Wherever "DGND" occurs in the entries, copy the line that holds it.

(INPUT DATA Opens)

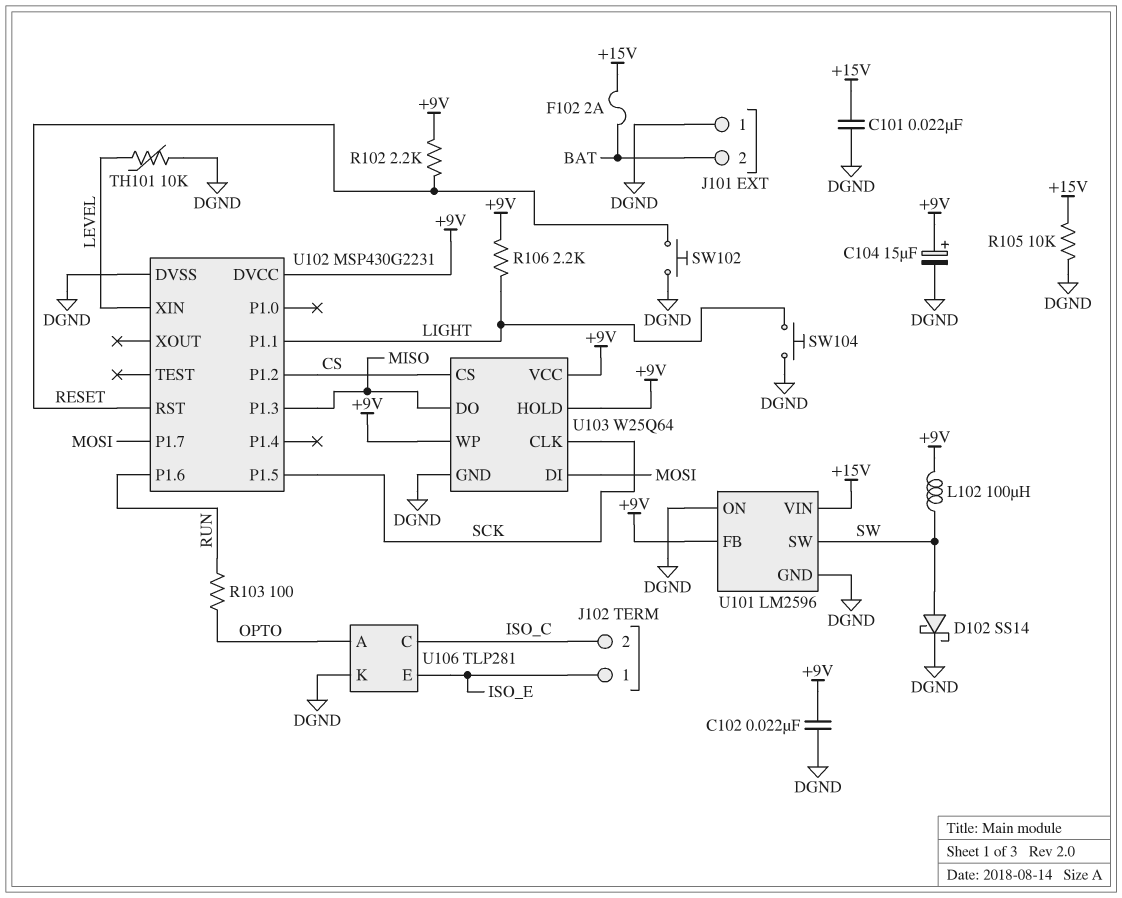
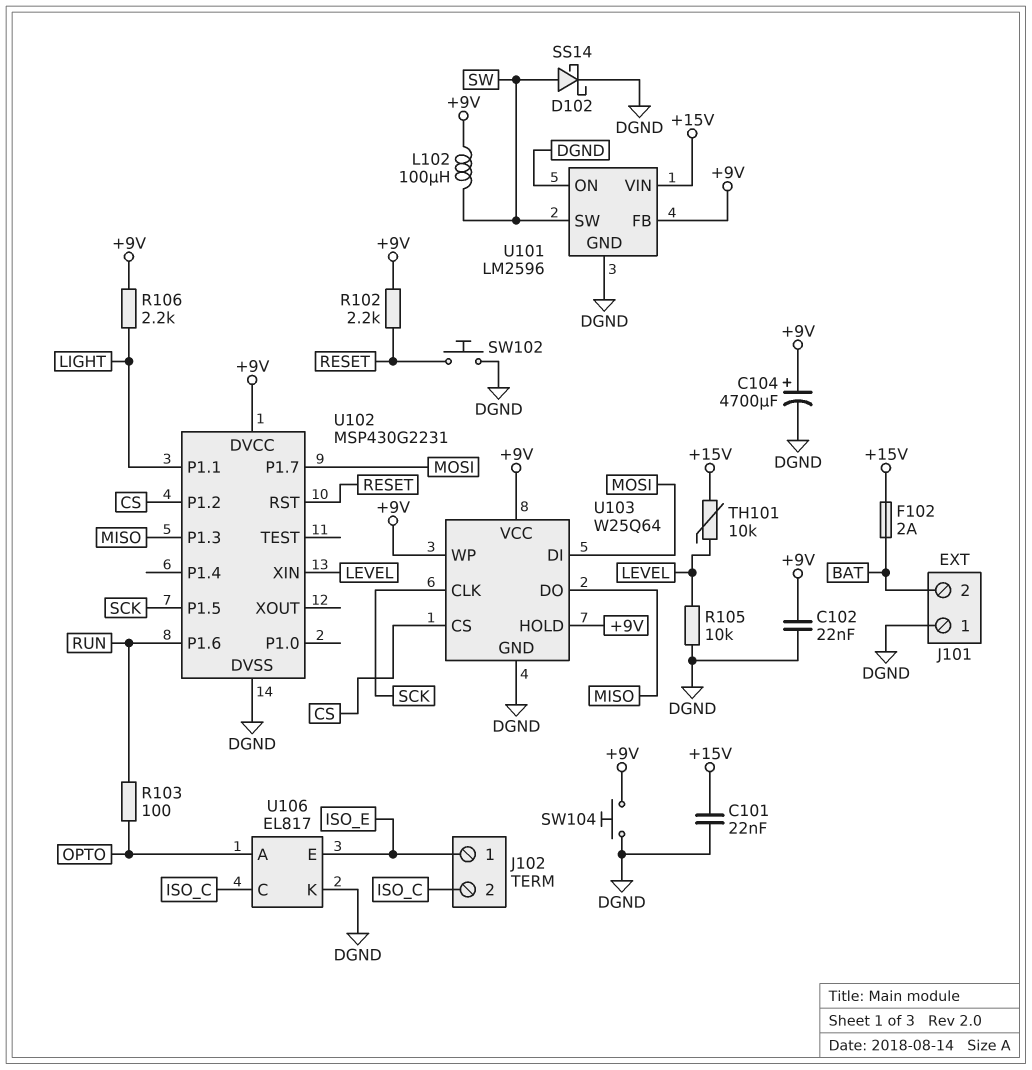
C104: 15uF (plus +9V, minus DGND) -> 4700uF (plus +9V, minus DGND)
R105: 10k (+15V, DGND) -> 10k (DGND, LEVEL)
SW104: button (DGND, LIGHT) -> button (+9V, DGND)
TH101: 10k (DGND, LEVEL) -> 10k (+15V, LEVEL)
U106: TLP281 -> EL817

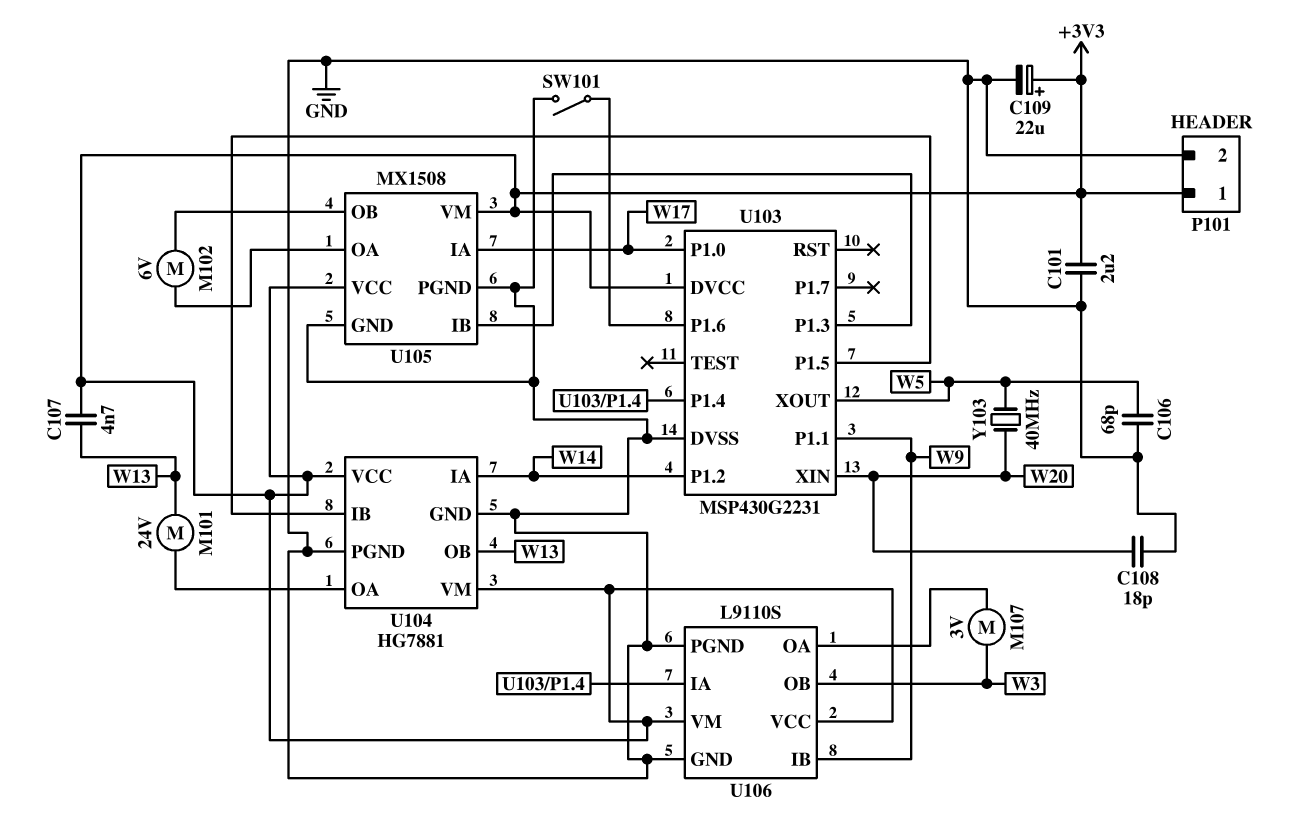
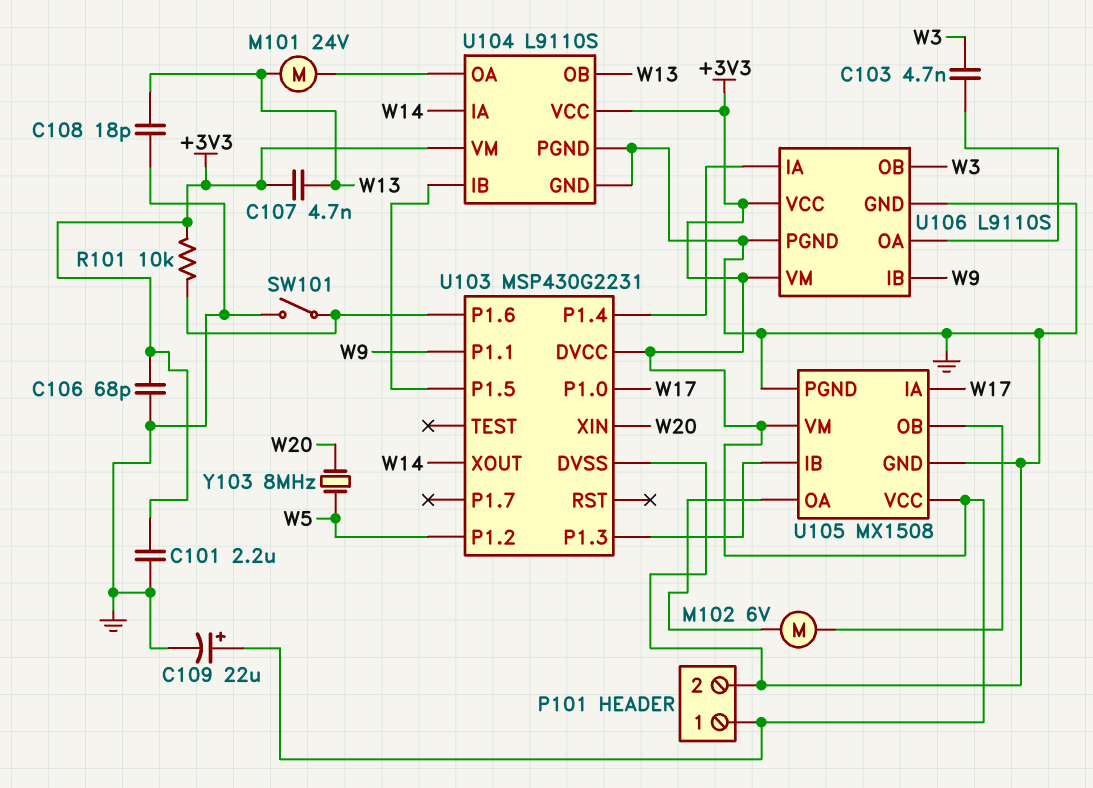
C103: none -> 4.7nF (U106/OA, W3)
C106: 68pF (GND, W5) -> 68pF (+3V3, GND)
C108: 18pF (GND, W20) -> 18pF (GND, W13)
M107: motor 3V (U106/OA, W3) -> none
R101: none -> 10k (+3V3, U103/P1.6)
U103 pin P1.2: W14 -> W5
U103 pin XOUT: W5 -> W14
U104: HG7881 -> L9110S
Y103: 40MHz (W5, W20) -> 8MHz (W5, W20)

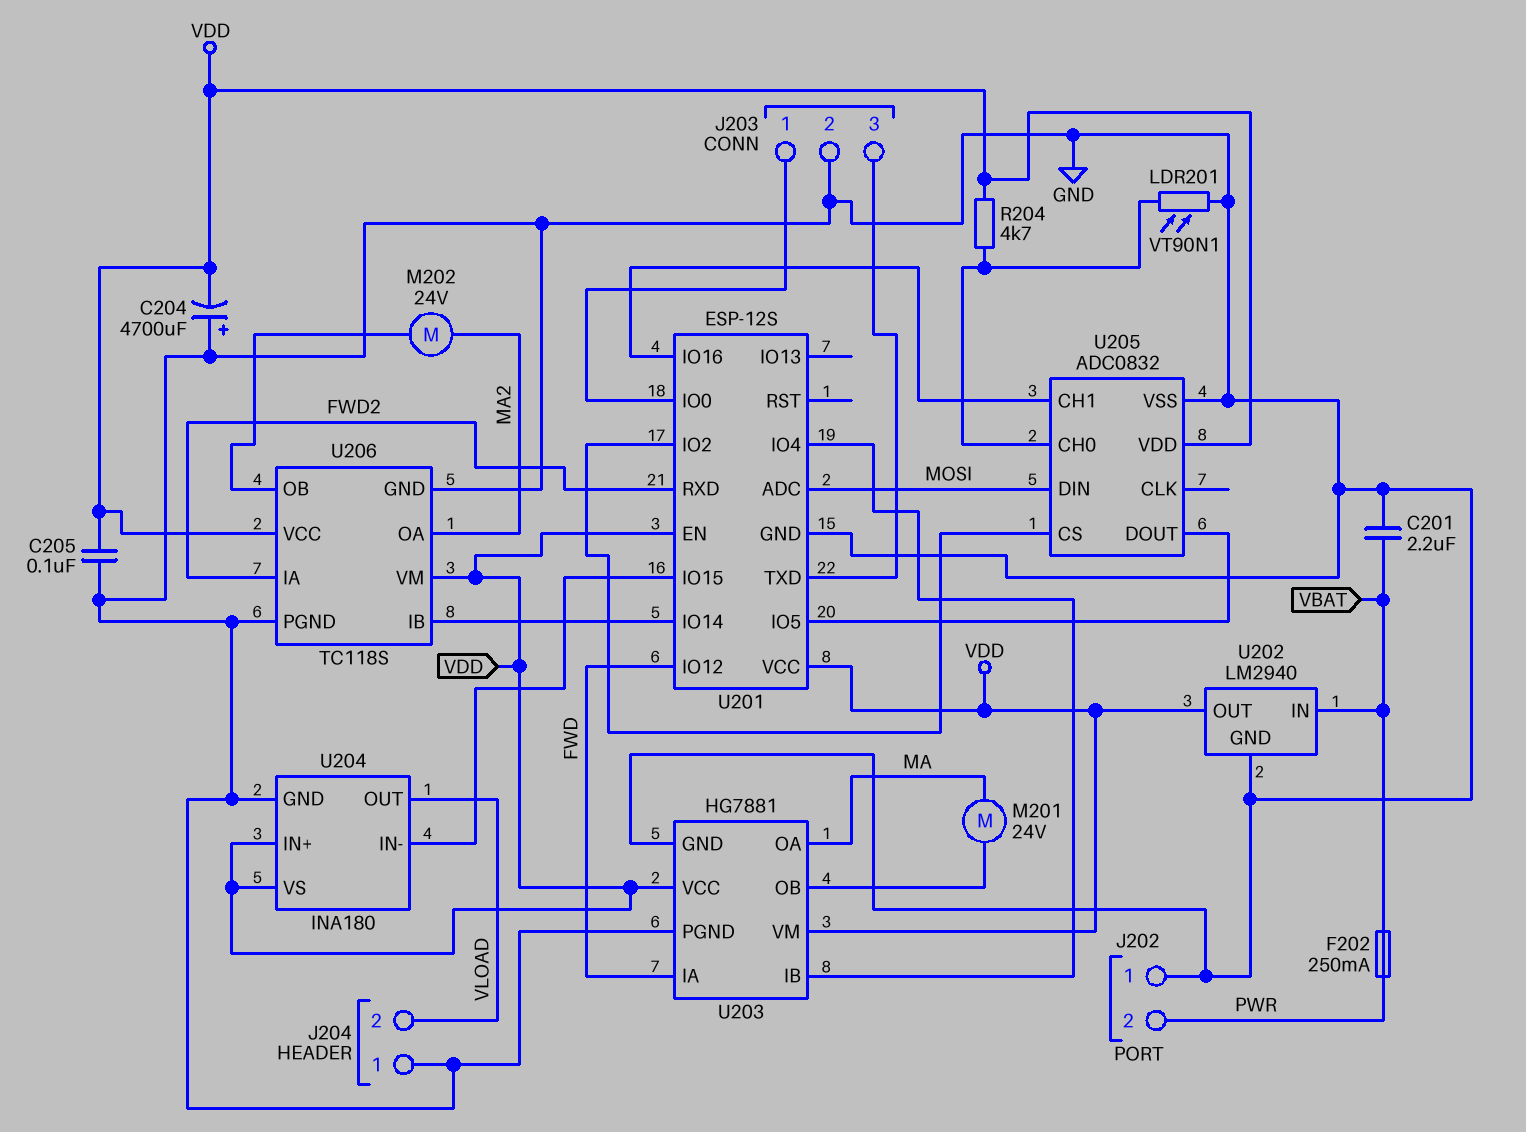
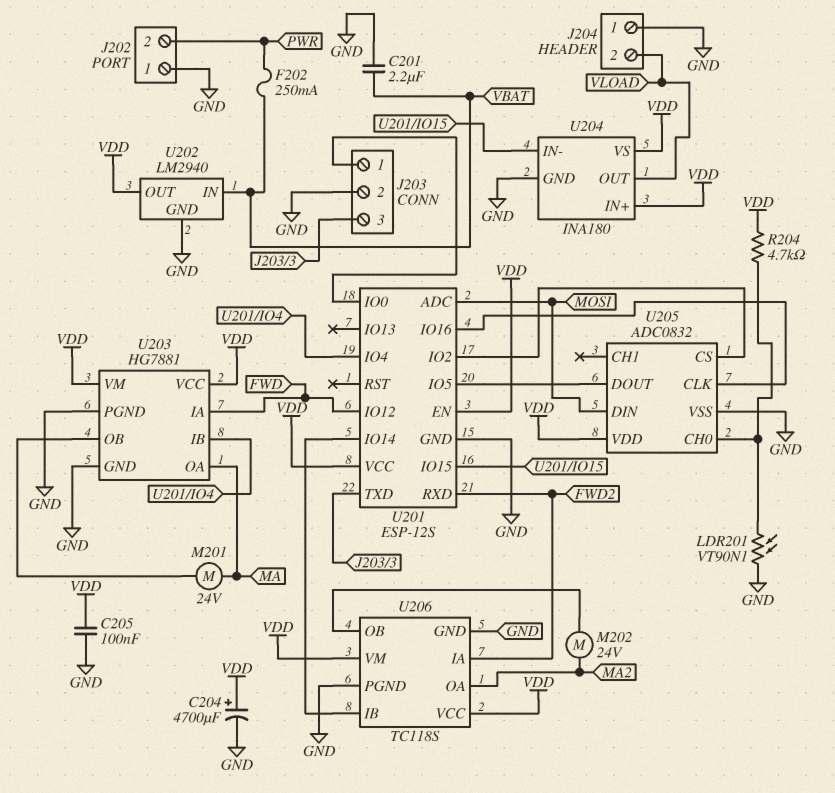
C204: 4700uF (plus GND, minus VDD) -> 4700uF (plus VDD, minus GND)
U205 pin CH1: U201/IO16 -> none
U205 pin CLK: none -> U201/IO16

(INPUT DATA Closes)

### RESPONSE BELOW
C104: 15uF (plus +9V, minus DGND) -> 4700uF (plus +9V, minus DGND)
R105: 10k (+15V, DGND) -> 10k (DGND, LEVEL)
SW104: button (DGND, LIGHT) -> button (+9V, DGND)
TH101: 10k (DGND, LEVEL) -> 10k (+15V, LEVEL)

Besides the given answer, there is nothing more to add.